Before and after coordinates:
· · · · ·

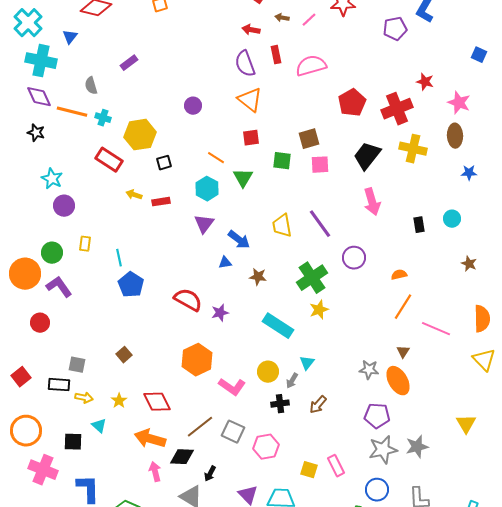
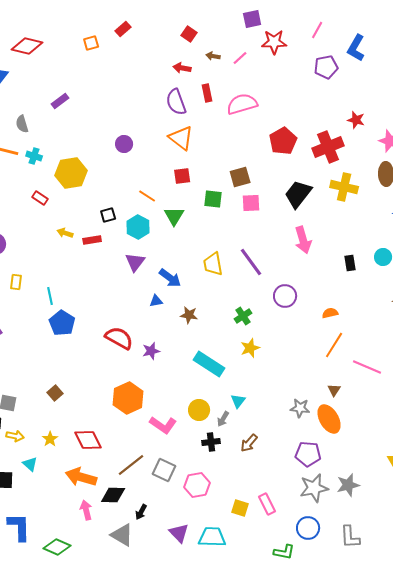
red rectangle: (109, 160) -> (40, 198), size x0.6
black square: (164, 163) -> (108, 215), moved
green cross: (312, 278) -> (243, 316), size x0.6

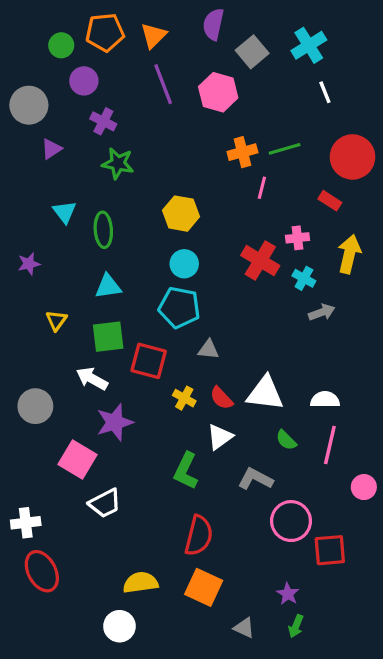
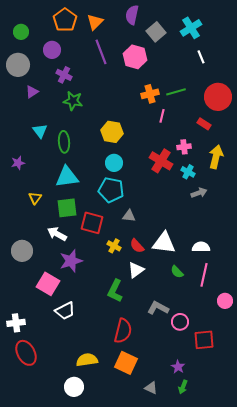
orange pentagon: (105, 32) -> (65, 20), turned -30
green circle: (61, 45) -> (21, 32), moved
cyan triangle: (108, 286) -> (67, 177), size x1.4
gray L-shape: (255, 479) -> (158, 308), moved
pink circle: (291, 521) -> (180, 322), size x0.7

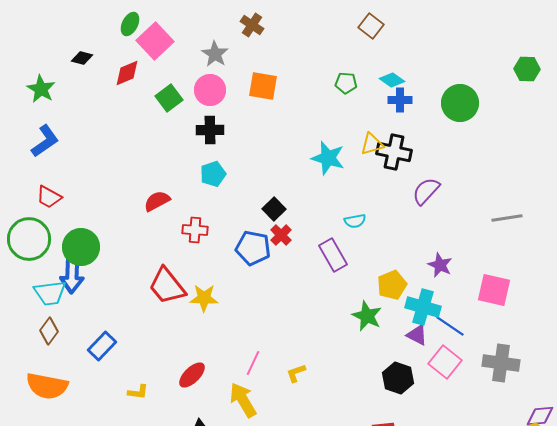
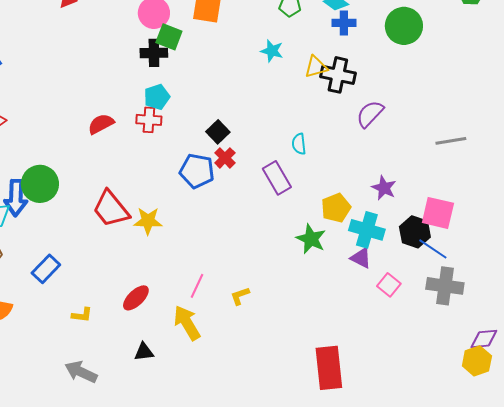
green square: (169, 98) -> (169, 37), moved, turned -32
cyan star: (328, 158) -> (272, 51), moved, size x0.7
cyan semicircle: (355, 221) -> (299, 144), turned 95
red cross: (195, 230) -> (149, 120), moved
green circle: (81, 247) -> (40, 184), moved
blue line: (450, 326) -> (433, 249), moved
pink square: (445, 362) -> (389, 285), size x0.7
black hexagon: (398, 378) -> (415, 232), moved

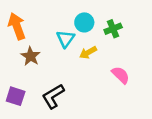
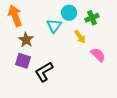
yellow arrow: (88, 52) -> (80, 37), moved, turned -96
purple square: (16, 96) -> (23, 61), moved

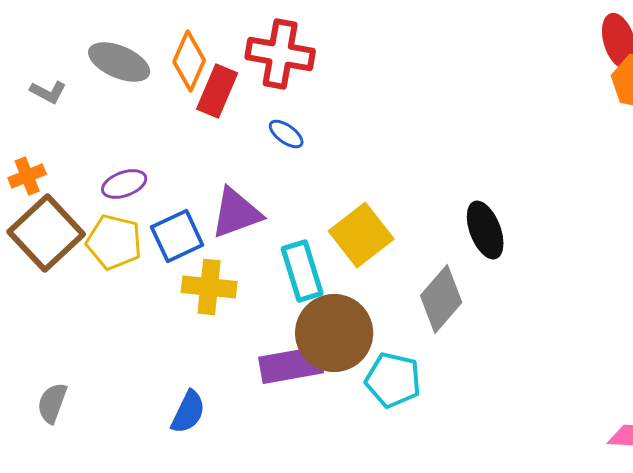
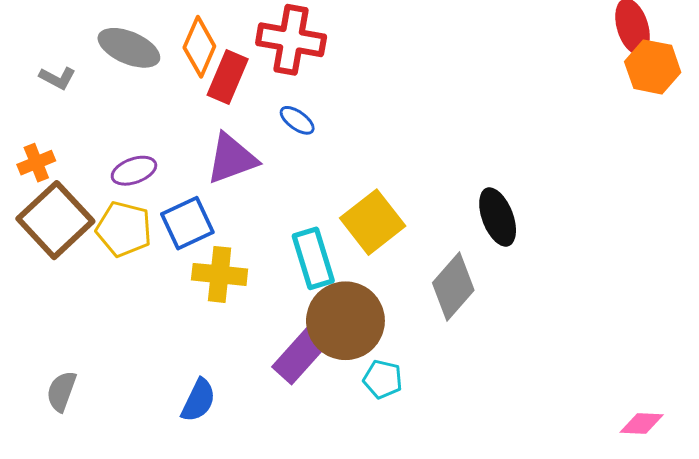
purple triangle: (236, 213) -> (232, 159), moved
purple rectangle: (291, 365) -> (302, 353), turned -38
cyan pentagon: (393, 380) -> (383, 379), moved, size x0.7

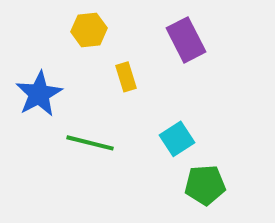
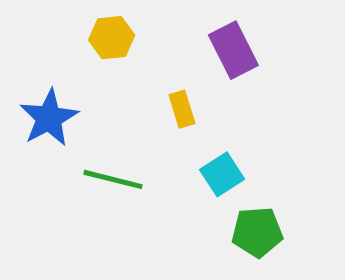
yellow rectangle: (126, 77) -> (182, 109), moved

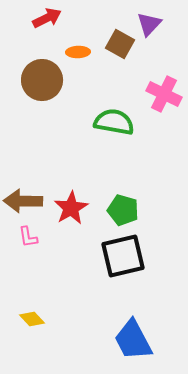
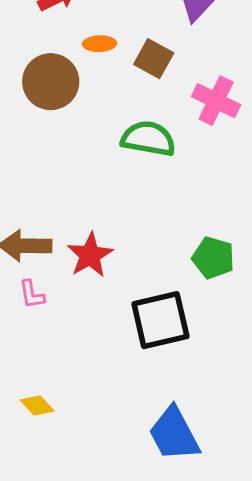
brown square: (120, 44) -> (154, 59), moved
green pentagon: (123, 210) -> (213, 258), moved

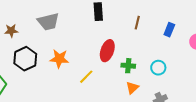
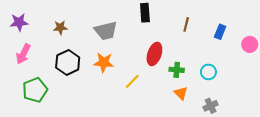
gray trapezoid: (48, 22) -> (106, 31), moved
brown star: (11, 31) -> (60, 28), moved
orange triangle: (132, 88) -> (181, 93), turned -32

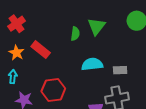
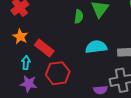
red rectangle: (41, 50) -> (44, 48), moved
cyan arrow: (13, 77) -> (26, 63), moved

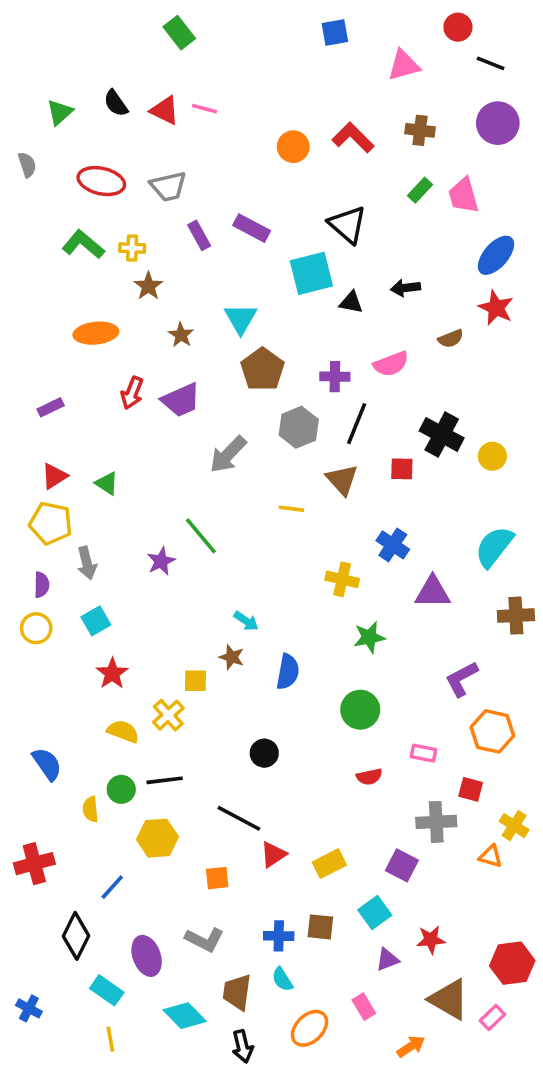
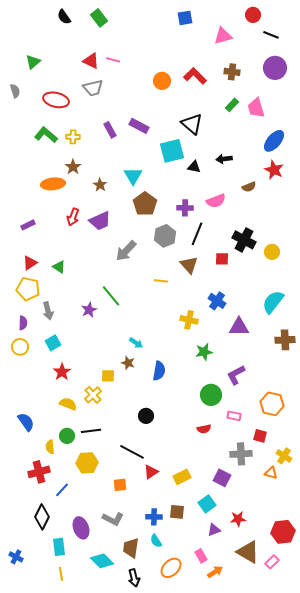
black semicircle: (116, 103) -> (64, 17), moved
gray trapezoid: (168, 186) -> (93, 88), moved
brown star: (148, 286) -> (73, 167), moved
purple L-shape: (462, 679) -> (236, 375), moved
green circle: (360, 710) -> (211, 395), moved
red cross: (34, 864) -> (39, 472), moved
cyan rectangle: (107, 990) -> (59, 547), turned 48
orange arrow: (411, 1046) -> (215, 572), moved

· · · · ·

What you are asked to do: Above are the records; repeat them all exactly, without the pictures.

Reply to the exercise:
red rectangle: (109, 160) -> (40, 198), size x0.6
black square: (164, 163) -> (108, 215), moved
green cross: (312, 278) -> (243, 316), size x0.6

orange pentagon: (105, 32) -> (65, 20), turned -30
green circle: (61, 45) -> (21, 32), moved
cyan triangle: (108, 286) -> (67, 177), size x1.4
gray L-shape: (255, 479) -> (158, 308), moved
pink circle: (291, 521) -> (180, 322), size x0.7

green square: (169, 98) -> (169, 37), moved, turned -32
cyan star: (328, 158) -> (272, 51), moved, size x0.7
cyan semicircle: (355, 221) -> (299, 144), turned 95
red cross: (195, 230) -> (149, 120), moved
green circle: (81, 247) -> (40, 184), moved
blue line: (450, 326) -> (433, 249), moved
pink square: (445, 362) -> (389, 285), size x0.7
black hexagon: (398, 378) -> (415, 232), moved

yellow arrow: (88, 52) -> (80, 37), moved, turned -96
purple square: (16, 96) -> (23, 61), moved

purple triangle: (236, 213) -> (232, 159), moved
purple rectangle: (291, 365) -> (302, 353), turned -38
cyan pentagon: (393, 380) -> (383, 379), moved, size x0.7

yellow rectangle: (126, 77) -> (182, 109), moved

brown square: (120, 44) -> (154, 59), moved
green pentagon: (123, 210) -> (213, 258), moved

gray trapezoid: (48, 22) -> (106, 31), moved
brown star: (11, 31) -> (60, 28), moved
orange triangle: (132, 88) -> (181, 93), turned -32

red rectangle: (41, 50) -> (44, 48), moved
cyan arrow: (13, 77) -> (26, 63), moved

black semicircle: (116, 103) -> (64, 17), moved
gray trapezoid: (168, 186) -> (93, 88), moved
brown star: (148, 286) -> (73, 167), moved
purple L-shape: (462, 679) -> (236, 375), moved
green circle: (360, 710) -> (211, 395), moved
red cross: (34, 864) -> (39, 472), moved
cyan rectangle: (107, 990) -> (59, 547), turned 48
orange arrow: (411, 1046) -> (215, 572), moved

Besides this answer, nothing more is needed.